++++ RECORDS PROVIDED
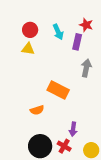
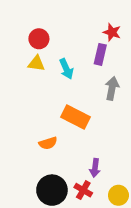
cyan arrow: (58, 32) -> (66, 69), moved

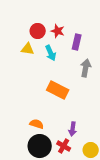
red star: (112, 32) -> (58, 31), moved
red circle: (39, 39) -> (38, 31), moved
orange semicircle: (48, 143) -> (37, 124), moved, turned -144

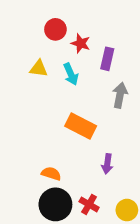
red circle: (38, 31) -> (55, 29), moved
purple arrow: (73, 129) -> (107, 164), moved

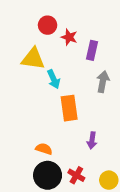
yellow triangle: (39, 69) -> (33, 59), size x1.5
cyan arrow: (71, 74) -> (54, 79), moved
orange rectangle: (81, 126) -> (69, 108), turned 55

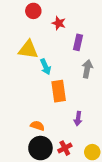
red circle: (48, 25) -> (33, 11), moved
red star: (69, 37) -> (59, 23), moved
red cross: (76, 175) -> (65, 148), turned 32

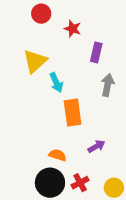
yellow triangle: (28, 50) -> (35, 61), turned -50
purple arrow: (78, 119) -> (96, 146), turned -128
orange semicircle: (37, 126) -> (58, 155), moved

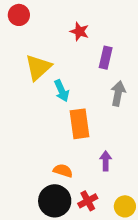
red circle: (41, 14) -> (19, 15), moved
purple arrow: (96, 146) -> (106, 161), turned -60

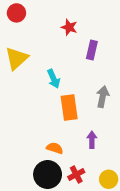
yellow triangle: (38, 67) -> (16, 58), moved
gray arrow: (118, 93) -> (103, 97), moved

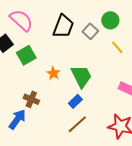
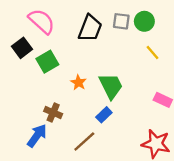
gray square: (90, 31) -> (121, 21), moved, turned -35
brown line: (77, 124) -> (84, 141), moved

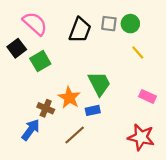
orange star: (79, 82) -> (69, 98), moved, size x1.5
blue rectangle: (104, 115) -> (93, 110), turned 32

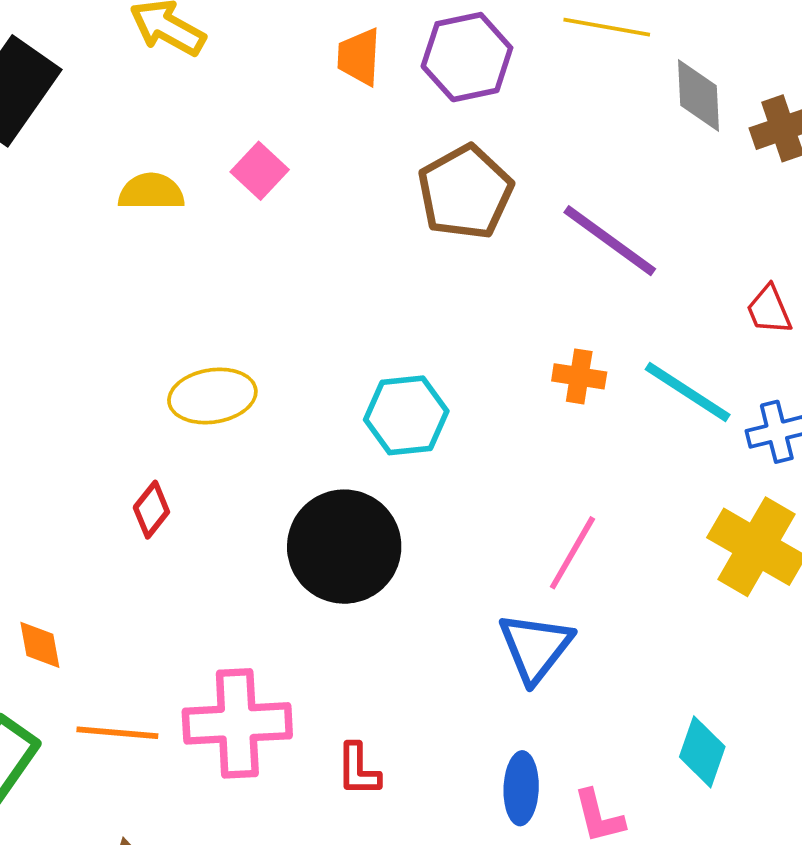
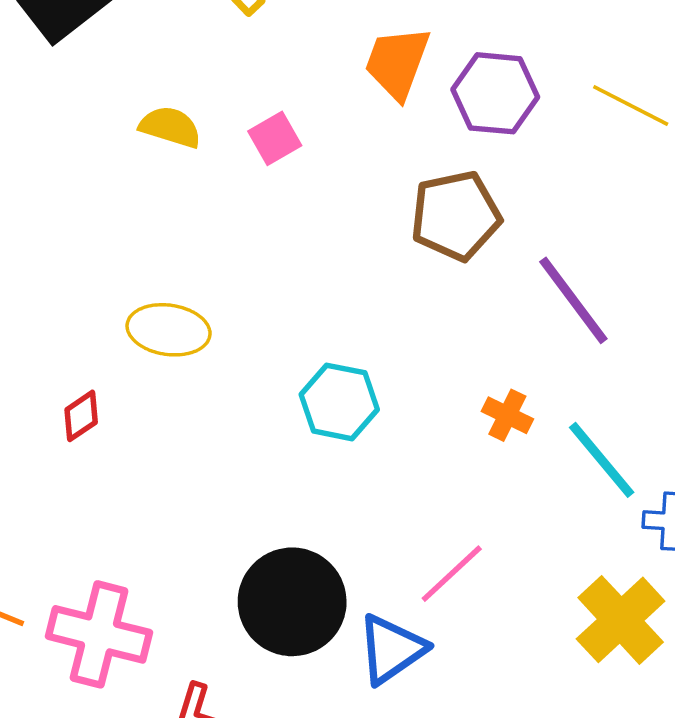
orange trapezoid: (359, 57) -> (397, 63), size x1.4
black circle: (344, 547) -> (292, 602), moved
++++++++
**DESCRIPTION OF THE TASK**
Starting at the line above that holds "red cross: (76, 175) -> (65, 148), turned 32", repeat every line exactly down to and including the line that holds "purple arrow: (96, 146)", then stop. Do not carry over any pictures.

**OUTPUT OF THE EXERCISE**
red cross: (76, 175) -> (65, 148), turned 32

yellow triangle: (28, 50) -> (35, 61), turned -50
purple arrow: (78, 119) -> (96, 146), turned -128
orange semicircle: (37, 126) -> (58, 155), moved

red circle: (41, 14) -> (19, 15), moved
purple arrow: (96, 146) -> (106, 161), turned -60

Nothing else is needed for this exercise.